◆ **Required action**: The entries must be repeated verbatim, and their images left out.

◆ **Provided information**:

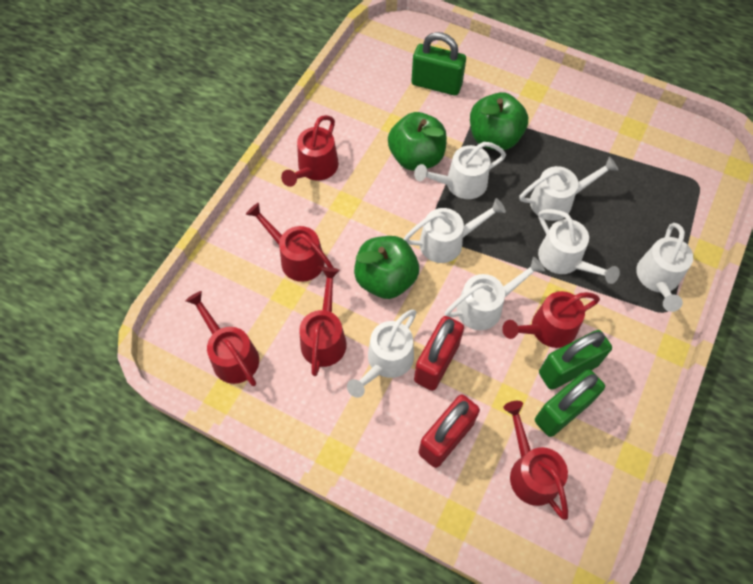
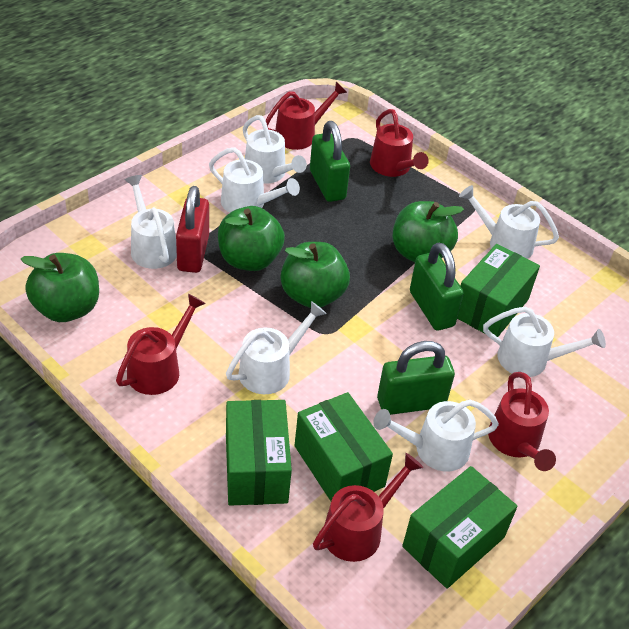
green apple: 3 -> 4
green box: 0 -> 4
red padlock: 2 -> 1
red watering can: 6 -> 5

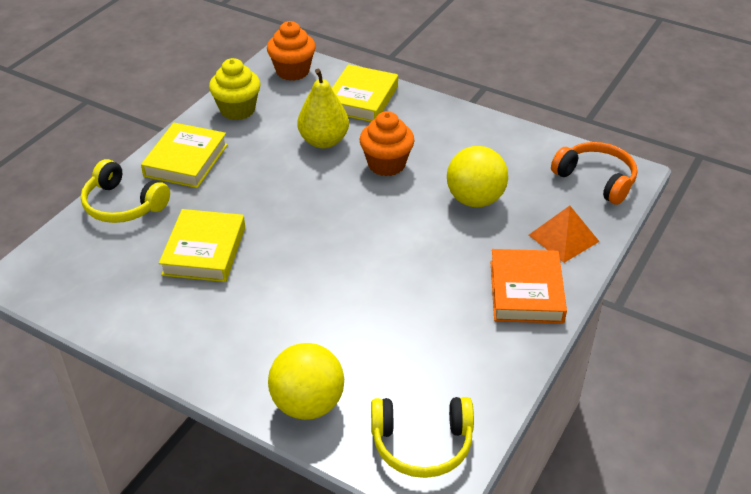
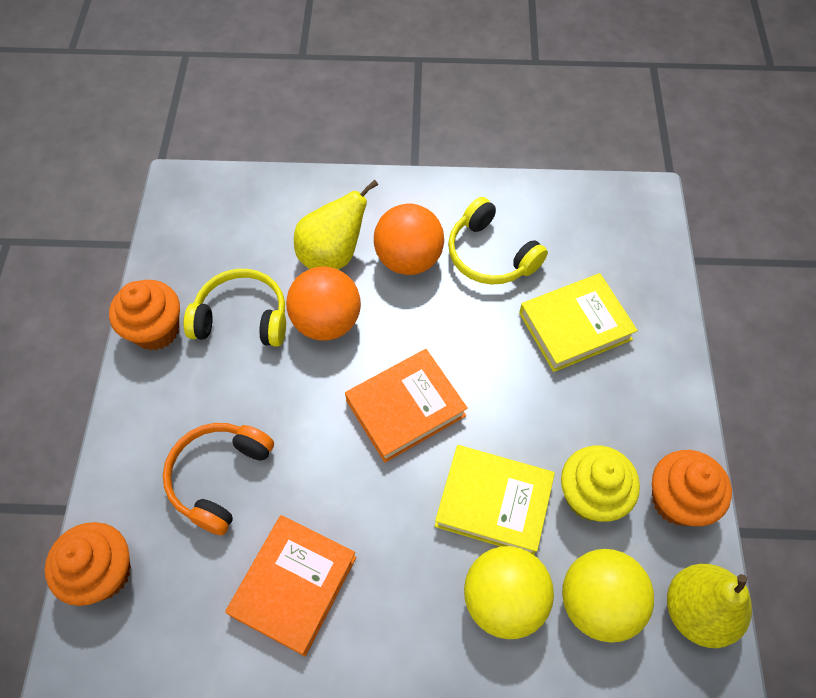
orange ball: 0 -> 2
orange book: 1 -> 2
orange cupcake: 2 -> 3
orange pyramid: 1 -> 0
yellow book: 3 -> 2
yellow pear: 1 -> 2

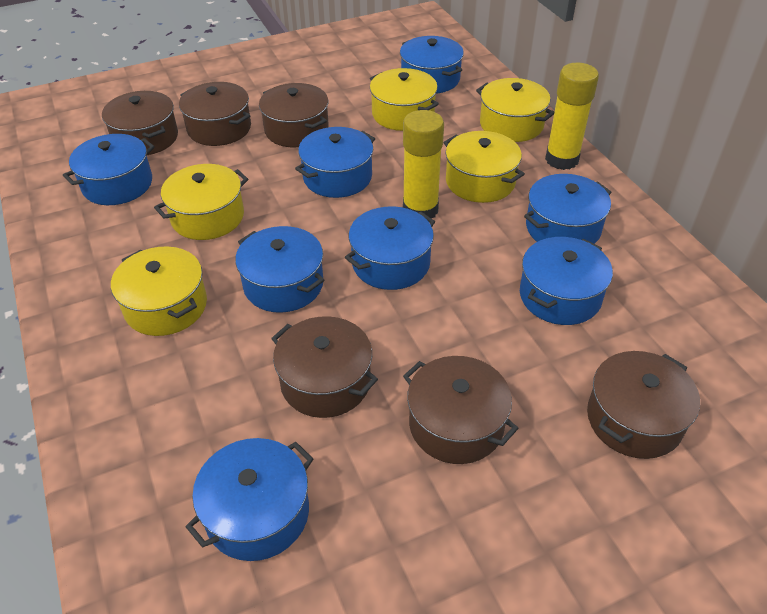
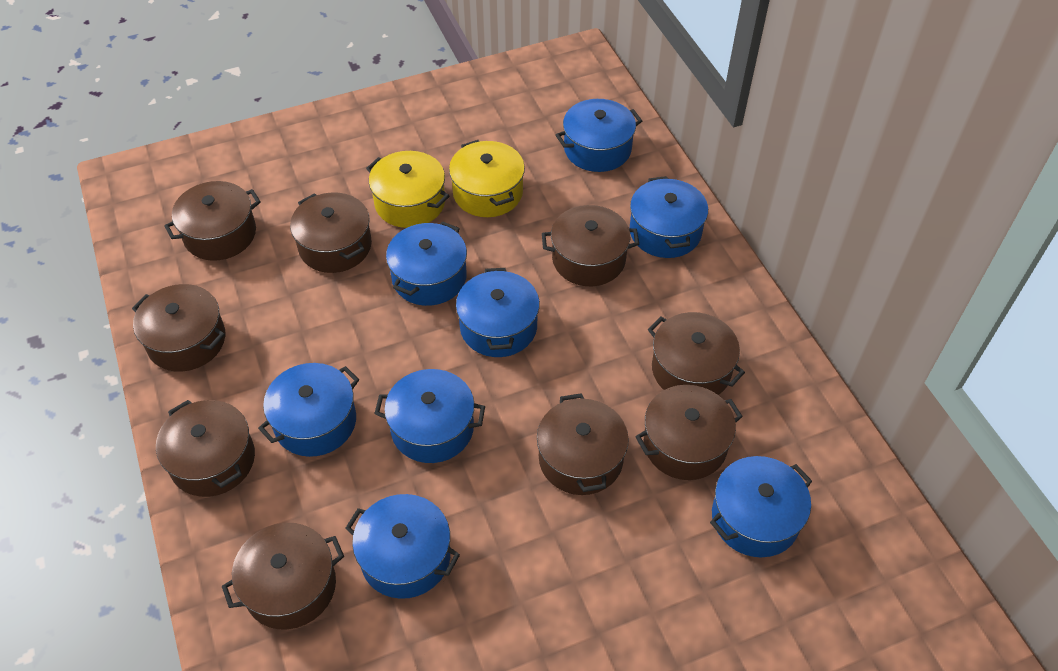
brown pot: 6 -> 9
yellow glue stick: 2 -> 0
yellow pot: 5 -> 2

◆ **Solution below**:
green apple: 3 -> 4
green box: 0 -> 4
red padlock: 2 -> 1
red watering can: 6 -> 5

orange ball: 0 -> 2
orange book: 1 -> 2
orange cupcake: 2 -> 3
orange pyramid: 1 -> 0
yellow book: 3 -> 2
yellow pear: 1 -> 2

brown pot: 6 -> 9
yellow glue stick: 2 -> 0
yellow pot: 5 -> 2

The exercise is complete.